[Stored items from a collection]
──────────────────────────────

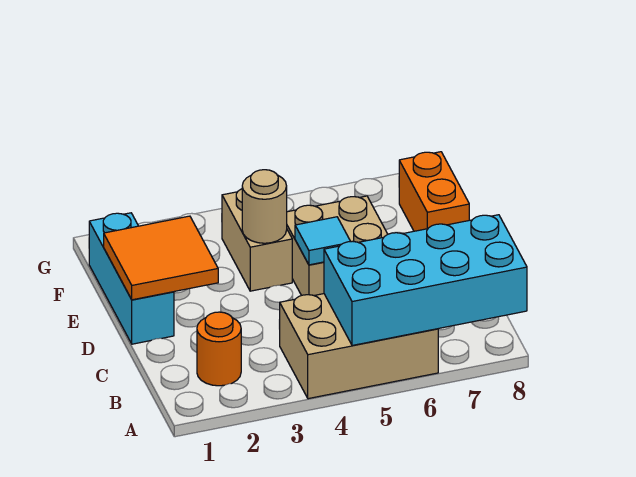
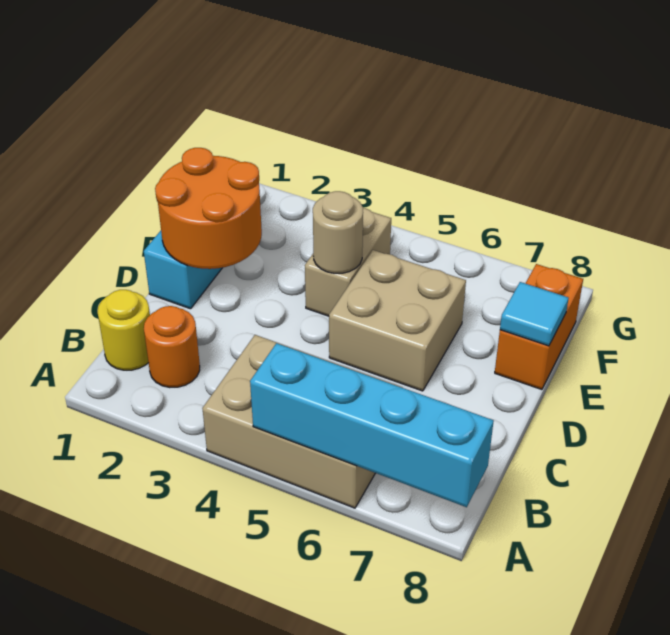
cyan brick A5:B8 level 2 -> cyan brick A5:A8 level 2
none -> yellow round brick B1 level 1
orange tile D1:E2 level 2 -> orange round brick D1:E2 level 2
cyan tile D5 level 2 -> cyan tile E8 level 2

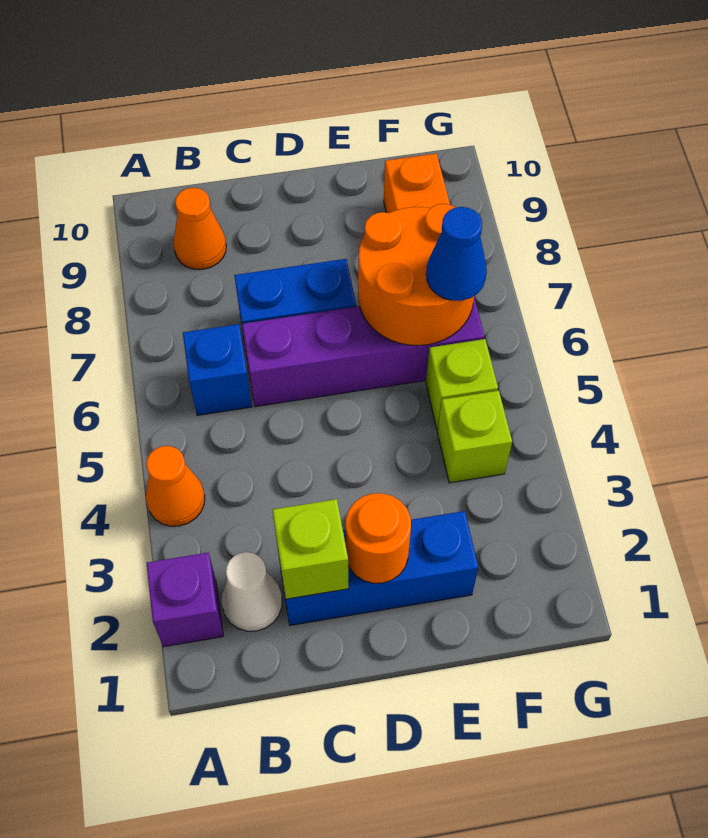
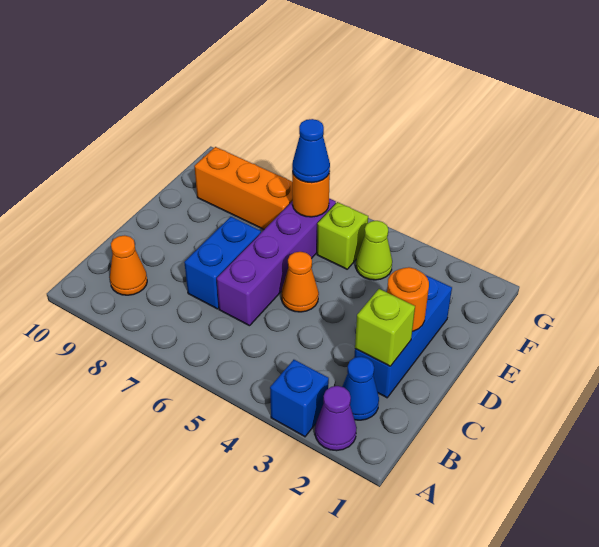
purple brick A2 level 1 -> purple cone A2 level 1
orange cone A4 level 1 -> orange cone D5 level 1
white cone B2 level 1 -> blue cone B2 level 1
blue brick B6 level 1 -> blue brick A3 level 1
orange round brick E6:F7 level 2 -> orange round brick F6 level 2
lime brick F4 level 1 -> lime cone F4 level 1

──────────────────────────────

> [Try it]
Please output, exactly and with no pictures, only the lines from the one containing "orange tile D1:E2" through the final line of the records above.

> [Answer]
orange tile D1:E2 level 2 -> orange round brick D1:E2 level 2
cyan tile D5 level 2 -> cyan tile E8 level 2

purple brick A2 level 1 -> purple cone A2 level 1
orange cone A4 level 1 -> orange cone D5 level 1
white cone B2 level 1 -> blue cone B2 level 1
blue brick B6 level 1 -> blue brick A3 level 1
orange round brick E6:F7 level 2 -> orange round brick F6 level 2
lime brick F4 level 1 -> lime cone F4 level 1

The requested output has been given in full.